**** Records for the task
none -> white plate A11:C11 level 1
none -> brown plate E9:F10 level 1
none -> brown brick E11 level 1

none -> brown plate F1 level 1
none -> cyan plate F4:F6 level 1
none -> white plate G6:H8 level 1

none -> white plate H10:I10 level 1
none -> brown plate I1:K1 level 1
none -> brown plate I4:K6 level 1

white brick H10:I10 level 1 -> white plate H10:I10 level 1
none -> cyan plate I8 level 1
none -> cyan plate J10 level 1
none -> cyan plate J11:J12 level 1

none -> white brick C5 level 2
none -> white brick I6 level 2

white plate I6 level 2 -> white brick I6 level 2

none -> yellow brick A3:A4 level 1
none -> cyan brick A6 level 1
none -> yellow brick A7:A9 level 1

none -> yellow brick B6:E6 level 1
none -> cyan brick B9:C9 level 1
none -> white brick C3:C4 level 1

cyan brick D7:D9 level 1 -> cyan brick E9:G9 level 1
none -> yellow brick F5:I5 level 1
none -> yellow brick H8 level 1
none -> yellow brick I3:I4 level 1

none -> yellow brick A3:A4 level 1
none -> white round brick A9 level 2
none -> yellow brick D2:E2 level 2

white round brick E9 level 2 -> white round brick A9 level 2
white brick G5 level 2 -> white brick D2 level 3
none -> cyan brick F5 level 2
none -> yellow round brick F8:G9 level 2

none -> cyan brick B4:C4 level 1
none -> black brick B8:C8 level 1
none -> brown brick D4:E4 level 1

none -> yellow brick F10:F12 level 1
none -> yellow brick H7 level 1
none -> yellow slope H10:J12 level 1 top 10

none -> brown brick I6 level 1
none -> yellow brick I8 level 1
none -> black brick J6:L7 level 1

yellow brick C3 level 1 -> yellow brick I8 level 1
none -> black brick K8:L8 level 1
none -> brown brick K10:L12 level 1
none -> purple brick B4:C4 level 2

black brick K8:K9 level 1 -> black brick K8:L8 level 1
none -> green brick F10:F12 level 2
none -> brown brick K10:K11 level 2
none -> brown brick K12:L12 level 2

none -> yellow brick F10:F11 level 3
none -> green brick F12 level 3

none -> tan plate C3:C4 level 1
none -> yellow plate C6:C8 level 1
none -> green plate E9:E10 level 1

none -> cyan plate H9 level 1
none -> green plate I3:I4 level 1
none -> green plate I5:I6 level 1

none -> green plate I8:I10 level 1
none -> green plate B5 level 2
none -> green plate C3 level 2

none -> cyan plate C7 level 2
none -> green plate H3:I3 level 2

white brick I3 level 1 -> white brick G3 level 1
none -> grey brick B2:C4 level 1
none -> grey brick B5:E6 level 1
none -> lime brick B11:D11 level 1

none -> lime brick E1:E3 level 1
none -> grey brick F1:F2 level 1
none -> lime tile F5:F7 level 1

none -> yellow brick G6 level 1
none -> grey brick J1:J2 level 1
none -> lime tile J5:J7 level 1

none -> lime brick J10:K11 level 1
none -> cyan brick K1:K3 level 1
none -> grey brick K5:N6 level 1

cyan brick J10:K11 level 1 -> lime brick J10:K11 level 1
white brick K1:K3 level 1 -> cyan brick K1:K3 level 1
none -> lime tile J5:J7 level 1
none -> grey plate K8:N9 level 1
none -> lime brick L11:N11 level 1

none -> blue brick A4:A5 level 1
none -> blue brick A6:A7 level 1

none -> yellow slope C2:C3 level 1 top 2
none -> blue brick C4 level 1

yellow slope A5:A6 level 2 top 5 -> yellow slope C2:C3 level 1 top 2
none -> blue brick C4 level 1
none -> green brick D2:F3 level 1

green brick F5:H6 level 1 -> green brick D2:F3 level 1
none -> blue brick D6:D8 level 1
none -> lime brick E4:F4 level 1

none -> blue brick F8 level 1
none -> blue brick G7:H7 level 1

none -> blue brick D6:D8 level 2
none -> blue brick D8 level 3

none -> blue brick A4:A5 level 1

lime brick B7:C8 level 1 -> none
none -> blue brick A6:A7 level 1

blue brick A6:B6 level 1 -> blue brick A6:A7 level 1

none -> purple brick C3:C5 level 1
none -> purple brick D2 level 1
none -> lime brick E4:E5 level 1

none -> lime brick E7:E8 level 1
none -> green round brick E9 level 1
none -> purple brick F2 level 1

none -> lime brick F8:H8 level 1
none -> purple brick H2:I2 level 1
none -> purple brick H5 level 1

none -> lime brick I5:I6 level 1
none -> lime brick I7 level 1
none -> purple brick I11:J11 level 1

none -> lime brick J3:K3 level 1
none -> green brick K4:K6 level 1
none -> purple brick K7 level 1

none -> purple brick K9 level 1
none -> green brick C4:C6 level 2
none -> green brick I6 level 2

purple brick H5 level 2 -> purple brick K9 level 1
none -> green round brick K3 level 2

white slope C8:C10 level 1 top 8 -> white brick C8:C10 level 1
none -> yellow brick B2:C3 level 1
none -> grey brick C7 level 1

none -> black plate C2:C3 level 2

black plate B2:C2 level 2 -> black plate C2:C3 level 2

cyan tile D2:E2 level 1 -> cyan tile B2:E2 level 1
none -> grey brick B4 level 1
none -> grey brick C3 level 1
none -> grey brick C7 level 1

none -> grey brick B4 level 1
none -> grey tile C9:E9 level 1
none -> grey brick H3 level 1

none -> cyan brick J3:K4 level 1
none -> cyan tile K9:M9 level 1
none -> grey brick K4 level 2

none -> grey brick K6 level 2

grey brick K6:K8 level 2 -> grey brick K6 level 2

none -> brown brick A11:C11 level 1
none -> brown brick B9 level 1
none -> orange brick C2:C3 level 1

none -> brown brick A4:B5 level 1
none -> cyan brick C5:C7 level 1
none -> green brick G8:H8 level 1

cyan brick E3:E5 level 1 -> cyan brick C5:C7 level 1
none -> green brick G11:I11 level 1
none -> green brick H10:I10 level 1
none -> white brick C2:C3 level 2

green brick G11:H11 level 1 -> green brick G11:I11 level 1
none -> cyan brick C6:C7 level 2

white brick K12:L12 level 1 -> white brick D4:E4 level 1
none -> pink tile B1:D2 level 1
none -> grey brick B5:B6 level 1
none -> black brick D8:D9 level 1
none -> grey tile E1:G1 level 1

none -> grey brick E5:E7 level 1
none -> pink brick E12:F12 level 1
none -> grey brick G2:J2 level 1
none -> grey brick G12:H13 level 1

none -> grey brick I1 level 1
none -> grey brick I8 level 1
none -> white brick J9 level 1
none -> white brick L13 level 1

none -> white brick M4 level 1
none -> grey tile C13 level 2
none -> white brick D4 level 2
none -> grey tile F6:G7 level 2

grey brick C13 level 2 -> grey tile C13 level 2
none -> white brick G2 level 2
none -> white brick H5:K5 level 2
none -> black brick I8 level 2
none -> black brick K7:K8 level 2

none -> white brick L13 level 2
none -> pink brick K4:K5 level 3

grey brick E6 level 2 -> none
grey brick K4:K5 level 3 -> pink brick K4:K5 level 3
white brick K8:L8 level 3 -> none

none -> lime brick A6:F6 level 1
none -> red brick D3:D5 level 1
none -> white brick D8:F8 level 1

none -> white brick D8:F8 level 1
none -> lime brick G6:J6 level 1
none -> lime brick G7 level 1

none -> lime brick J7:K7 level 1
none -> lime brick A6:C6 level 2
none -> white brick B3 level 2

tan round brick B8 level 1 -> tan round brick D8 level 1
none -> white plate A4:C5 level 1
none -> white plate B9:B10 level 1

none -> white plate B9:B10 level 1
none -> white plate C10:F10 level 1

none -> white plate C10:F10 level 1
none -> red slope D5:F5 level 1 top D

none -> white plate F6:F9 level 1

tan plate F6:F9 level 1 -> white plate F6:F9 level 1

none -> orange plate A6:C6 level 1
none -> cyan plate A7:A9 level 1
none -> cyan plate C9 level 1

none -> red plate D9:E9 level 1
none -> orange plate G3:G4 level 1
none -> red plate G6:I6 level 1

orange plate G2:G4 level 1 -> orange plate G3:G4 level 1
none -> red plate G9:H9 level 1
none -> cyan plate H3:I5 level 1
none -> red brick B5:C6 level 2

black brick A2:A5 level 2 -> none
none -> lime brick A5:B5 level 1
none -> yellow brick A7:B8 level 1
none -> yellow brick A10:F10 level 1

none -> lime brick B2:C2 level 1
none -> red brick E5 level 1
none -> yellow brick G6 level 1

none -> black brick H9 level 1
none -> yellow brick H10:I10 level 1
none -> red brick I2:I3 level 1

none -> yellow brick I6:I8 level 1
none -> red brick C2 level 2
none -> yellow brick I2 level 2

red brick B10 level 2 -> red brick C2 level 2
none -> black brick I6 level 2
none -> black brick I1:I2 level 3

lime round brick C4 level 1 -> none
********
**Task details**
Your response should be the lines above from the first to the one containing "white round brick E9", inclusive, each given exactly.

**Completed task**
none -> white plate A11:C11 level 1
none -> brown plate E9:F10 level 1
none -> brown brick E11 level 1

none -> brown plate F1 level 1
none -> cyan plate F4:F6 level 1
none -> white plate G6:H8 level 1

none -> white plate H10:I10 level 1
none -> brown plate I1:K1 level 1
none -> brown plate I4:K6 level 1

white brick H10:I10 level 1 -> white plate H10:I10 level 1
none -> cyan plate I8 level 1
none -> cyan plate J10 level 1
none -> cyan plate J11:J12 level 1

none -> white brick C5 level 2
none -> white brick I6 level 2

white plate I6 level 2 -> white brick I6 level 2

none -> yellow brick A3:A4 level 1
none -> cyan brick A6 level 1
none -> yellow brick A7:A9 level 1

none -> yellow brick B6:E6 level 1
none -> cyan brick B9:C9 level 1
none -> white brick C3:C4 level 1

cyan brick D7:D9 level 1 -> cyan brick E9:G9 level 1
none -> yellow brick F5:I5 level 1
none -> yellow brick H8 level 1
none -> yellow brick I3:I4 level 1

none -> yellow brick A3:A4 level 1
none -> white round brick A9 level 2
none -> yellow brick D2:E2 level 2

white round brick E9 level 2 -> white round brick A9 level 2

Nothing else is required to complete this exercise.